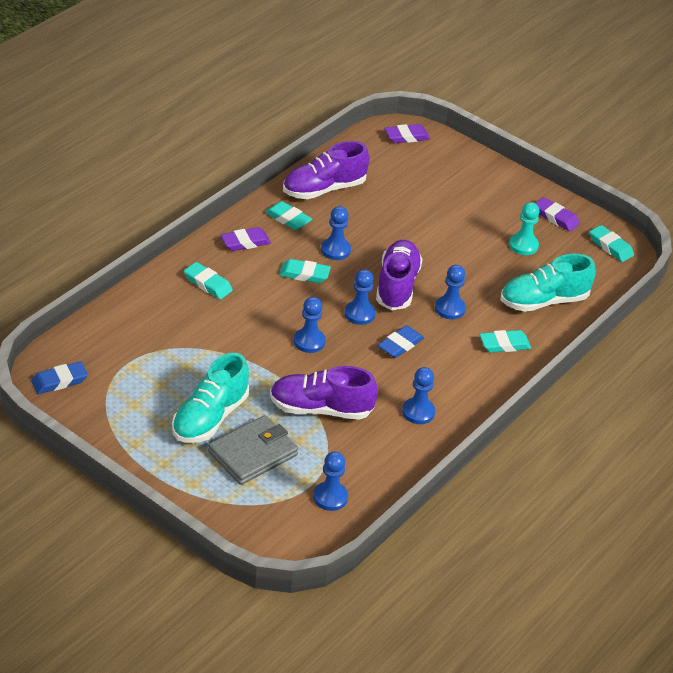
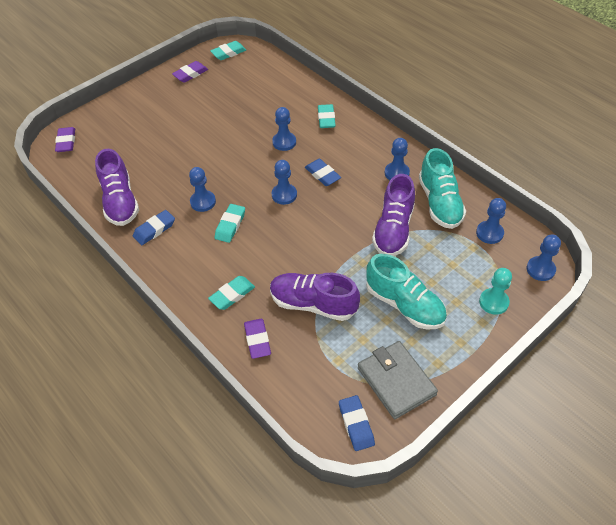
camera: 75 degrees left, 10 degrees up
(245, 242) = (180, 263): purple eraser -> purple eraser (257, 340)
(252, 453) = (445, 278): grey wallet -> grey wallet (396, 381)
(288, 219) = (154, 229): turquoise eraser -> blue eraser
(309, 341) = (314, 230): blue pawn -> blue pawn (540, 269)
(397, 286) = (254, 169): purple shoe -> purple shoe (313, 304)
(523, 245) = (219, 94): turquoise pawn -> turquoise pawn (493, 302)
(544, 301) = (282, 93): turquoise shoe -> turquoise shoe (439, 203)

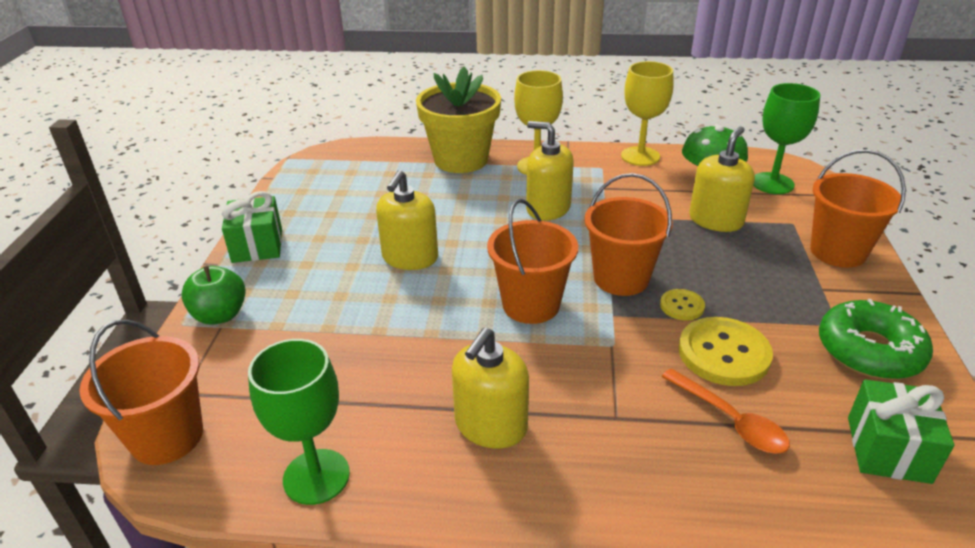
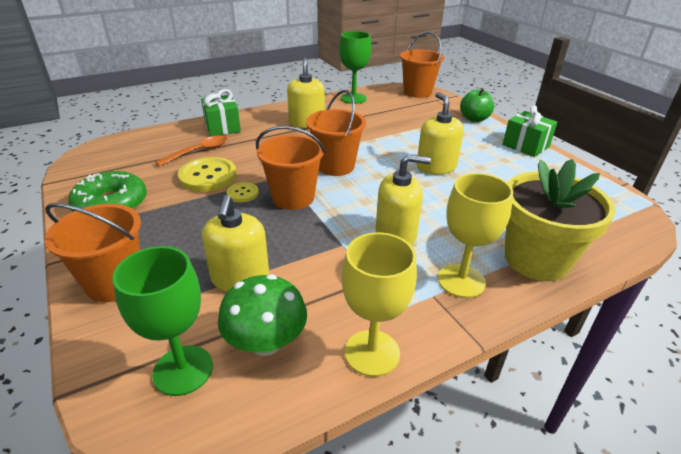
camera: 145 degrees right, 0 degrees up
(730, 420) = (198, 151): orange spoon -> orange spoon turned 120 degrees clockwise
(888, 449) = (116, 162): green gift -> green gift (222, 127)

----

# [The problem]
Give back the listing word for word, minus its images.

# [Response to the task]
camera: 75 degrees left, 10 degrees up
(245, 242) = (180, 263): purple eraser -> purple eraser (257, 340)
(252, 453) = (445, 278): grey wallet -> grey wallet (396, 381)
(288, 219) = (154, 229): turquoise eraser -> blue eraser
(309, 341) = (314, 230): blue pawn -> blue pawn (540, 269)
(397, 286) = (254, 169): purple shoe -> purple shoe (313, 304)
(523, 245) = (219, 94): turquoise pawn -> turquoise pawn (493, 302)
(544, 301) = (282, 93): turquoise shoe -> turquoise shoe (439, 203)

camera: 145 degrees right, 0 degrees up
(730, 420) = (198, 151): orange spoon -> orange spoon turned 120 degrees clockwise
(888, 449) = (116, 162): green gift -> green gift (222, 127)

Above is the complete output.